TASK OBJECTIVE >> Within the entries below, find the portion that opens with the line containing "relocated | straightedge/royal" and closes with the line containing "cooking pot/bright orange". Retype that portion exactly and only.

(Coordinate-based change listings)
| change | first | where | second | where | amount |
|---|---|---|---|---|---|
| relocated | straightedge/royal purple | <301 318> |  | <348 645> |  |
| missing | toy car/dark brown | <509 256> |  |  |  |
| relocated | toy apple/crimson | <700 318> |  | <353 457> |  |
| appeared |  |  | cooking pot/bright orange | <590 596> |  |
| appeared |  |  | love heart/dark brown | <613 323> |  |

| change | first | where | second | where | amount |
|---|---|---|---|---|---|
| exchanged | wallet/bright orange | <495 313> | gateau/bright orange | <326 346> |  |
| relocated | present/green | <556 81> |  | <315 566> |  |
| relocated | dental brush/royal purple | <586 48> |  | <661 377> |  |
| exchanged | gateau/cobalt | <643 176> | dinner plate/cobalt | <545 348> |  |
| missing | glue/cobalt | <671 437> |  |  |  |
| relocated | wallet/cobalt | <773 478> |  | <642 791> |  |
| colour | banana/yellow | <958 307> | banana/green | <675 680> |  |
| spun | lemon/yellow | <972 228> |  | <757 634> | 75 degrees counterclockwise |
...
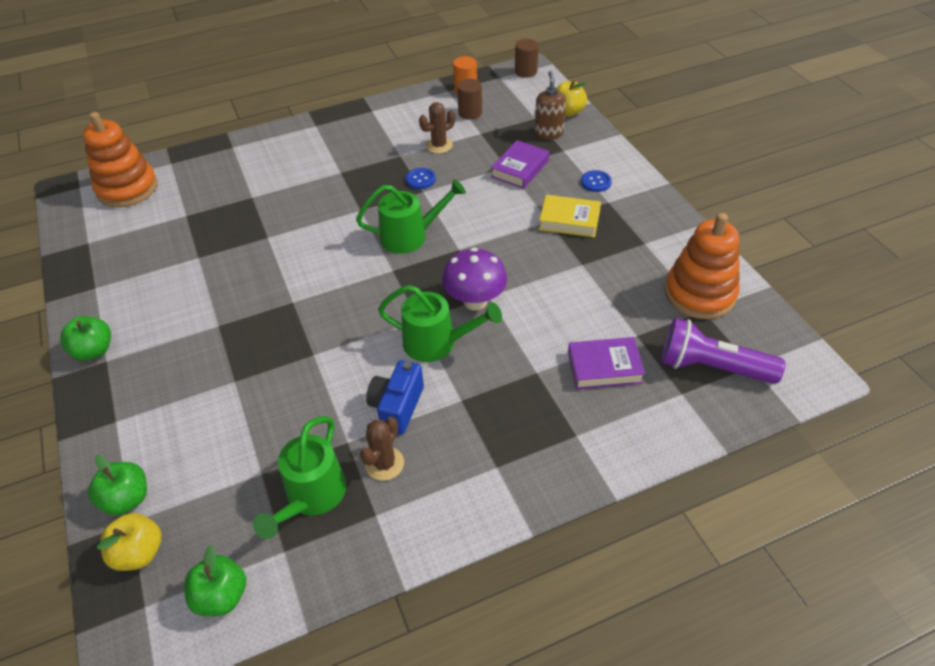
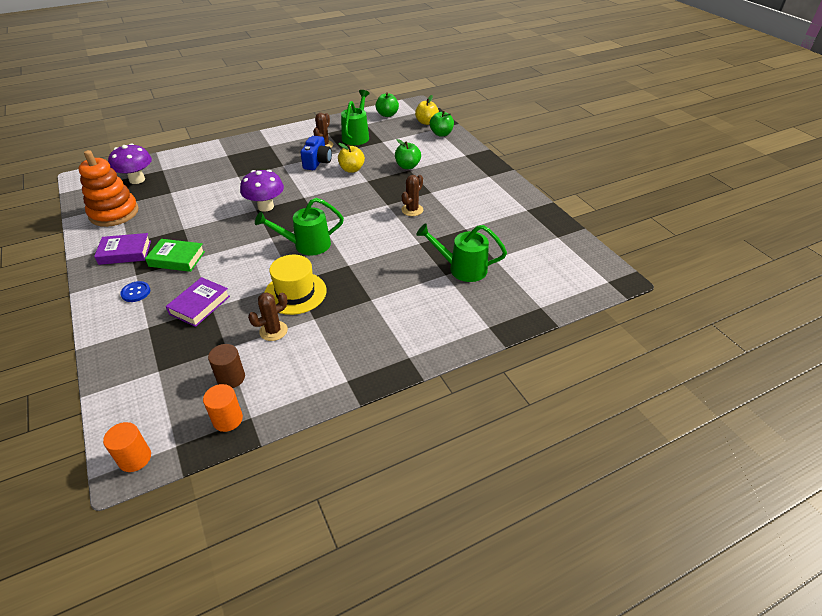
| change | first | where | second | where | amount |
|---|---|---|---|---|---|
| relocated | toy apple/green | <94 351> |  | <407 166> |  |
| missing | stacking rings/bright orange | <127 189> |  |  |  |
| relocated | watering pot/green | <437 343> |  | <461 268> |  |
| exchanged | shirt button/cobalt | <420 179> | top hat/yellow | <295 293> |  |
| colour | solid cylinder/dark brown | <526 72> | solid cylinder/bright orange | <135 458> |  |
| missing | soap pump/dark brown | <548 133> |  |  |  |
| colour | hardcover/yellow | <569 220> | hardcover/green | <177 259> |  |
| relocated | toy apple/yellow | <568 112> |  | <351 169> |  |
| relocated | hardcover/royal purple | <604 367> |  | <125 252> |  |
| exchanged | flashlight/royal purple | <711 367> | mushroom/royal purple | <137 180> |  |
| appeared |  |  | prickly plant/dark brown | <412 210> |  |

OUTPUT OF THE EXERCISE >>
| relocated | straightedge/royal purple | <301 318> |  | <348 645> |  |
| missing | toy car/dark brown | <509 256> |  |  |  |
| relocated | toy apple/crimson | <700 318> |  | <353 457> |  |
| appeared |  |  | cooking pot/bright orange | <590 596> |  |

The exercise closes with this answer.